### SOURCE MATERIAL:

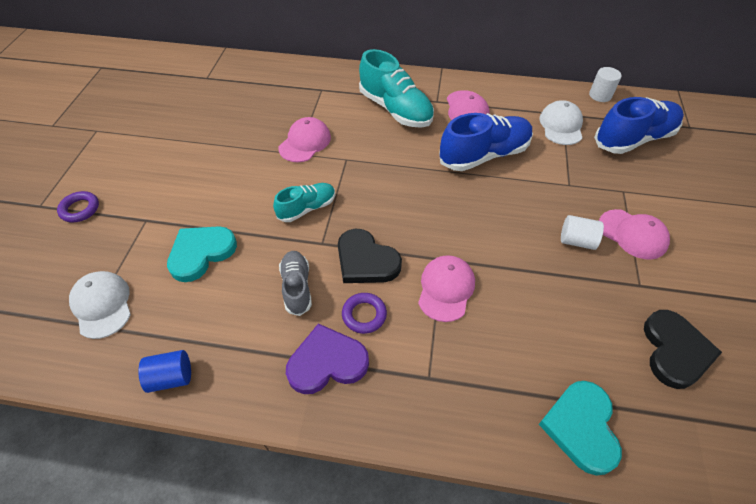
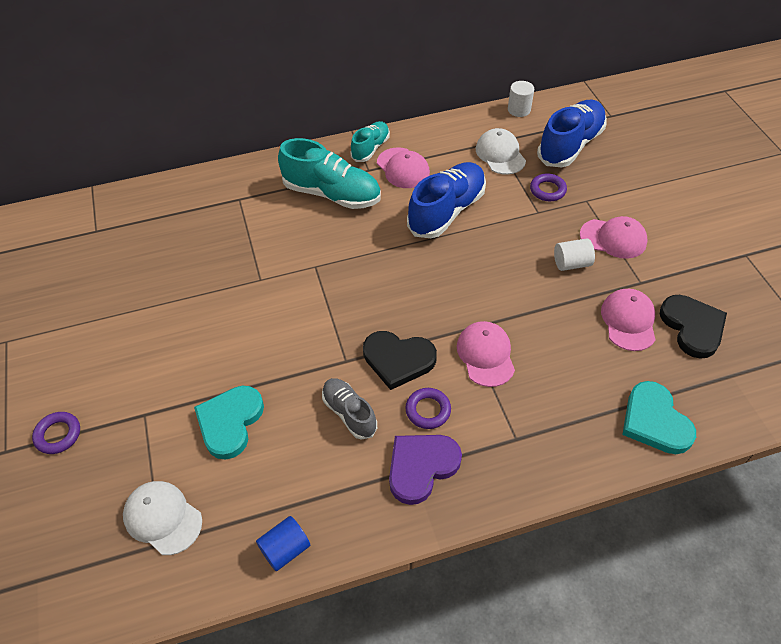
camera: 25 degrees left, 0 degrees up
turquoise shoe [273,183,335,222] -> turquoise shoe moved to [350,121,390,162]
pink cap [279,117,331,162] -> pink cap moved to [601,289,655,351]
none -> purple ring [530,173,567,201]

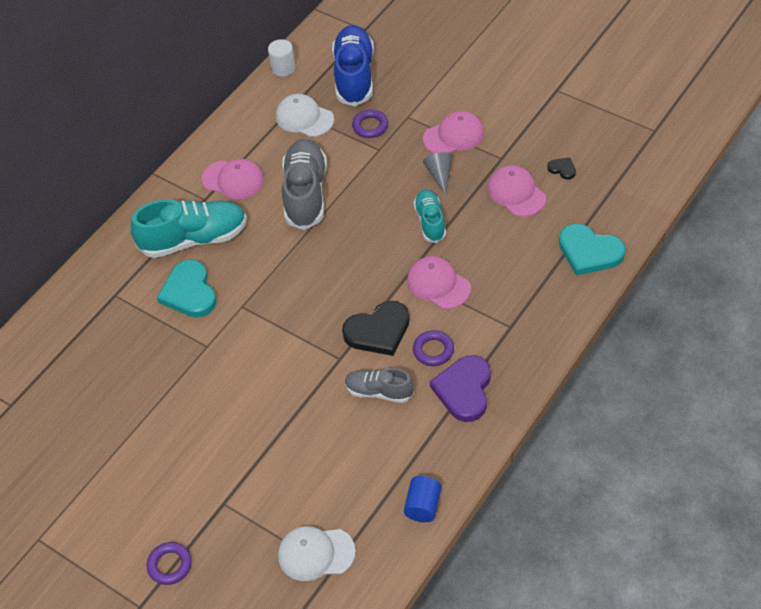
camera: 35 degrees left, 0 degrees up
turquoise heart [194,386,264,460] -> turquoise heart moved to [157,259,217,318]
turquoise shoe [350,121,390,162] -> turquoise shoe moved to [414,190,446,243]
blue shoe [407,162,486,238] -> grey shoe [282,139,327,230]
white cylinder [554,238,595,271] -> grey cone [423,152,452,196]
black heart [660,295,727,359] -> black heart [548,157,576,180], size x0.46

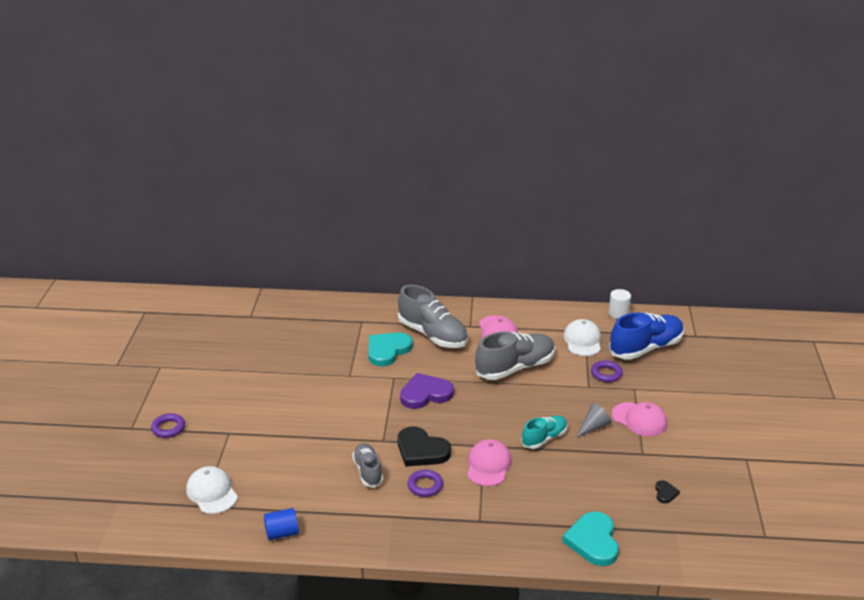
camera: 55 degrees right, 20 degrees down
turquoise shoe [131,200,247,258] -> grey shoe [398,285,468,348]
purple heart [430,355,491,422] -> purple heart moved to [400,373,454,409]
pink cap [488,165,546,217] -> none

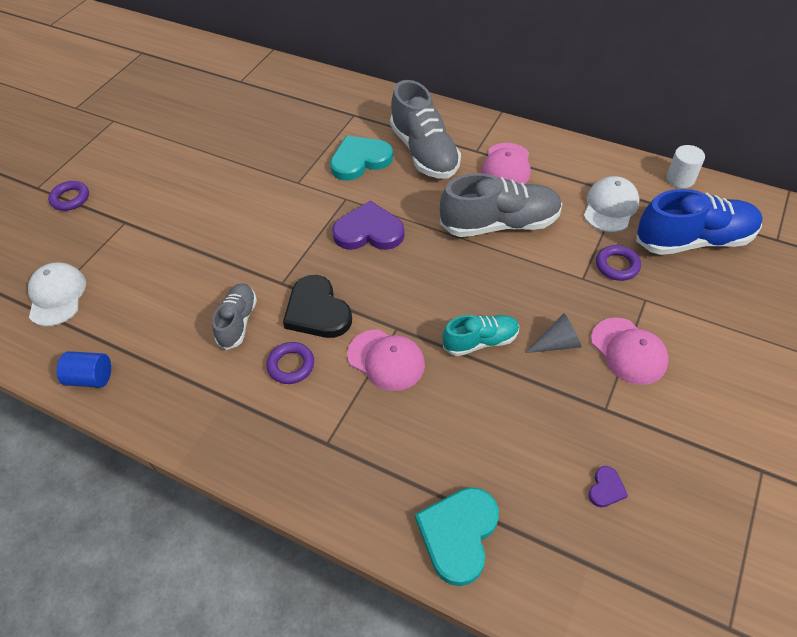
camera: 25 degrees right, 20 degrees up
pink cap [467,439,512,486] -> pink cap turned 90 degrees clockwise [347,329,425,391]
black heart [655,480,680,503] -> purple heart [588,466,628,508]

### WHAT YOU NEED TO DO:
Write out the material above precisely, leaving each picture behind.

### ANSWER SECTION:
camera: 25 degrees left, 0 degrees up
turquoise shoe [273,183,335,222] -> turquoise shoe moved to [350,121,390,162]
pink cap [279,117,331,162] -> pink cap moved to [601,289,655,351]
none -> purple ring [530,173,567,201]

camera: 35 degrees left, 0 degrees up
turquoise heart [194,386,264,460] -> turquoise heart moved to [157,259,217,318]
turquoise shoe [350,121,390,162] -> turquoise shoe moved to [414,190,446,243]
blue shoe [407,162,486,238] -> grey shoe [282,139,327,230]
white cylinder [554,238,595,271] -> grey cone [423,152,452,196]
black heart [660,295,727,359] -> black heart [548,157,576,180], size x0.46

camera: 55 degrees right, 20 degrees down
turquoise shoe [131,200,247,258] -> grey shoe [398,285,468,348]
purple heart [430,355,491,422] -> purple heart moved to [400,373,454,409]
pink cap [488,165,546,217] -> none

camera: 25 degrees right, 20 degrees up
pink cap [467,439,512,486] -> pink cap turned 90 degrees clockwise [347,329,425,391]
black heart [655,480,680,503] -> purple heart [588,466,628,508]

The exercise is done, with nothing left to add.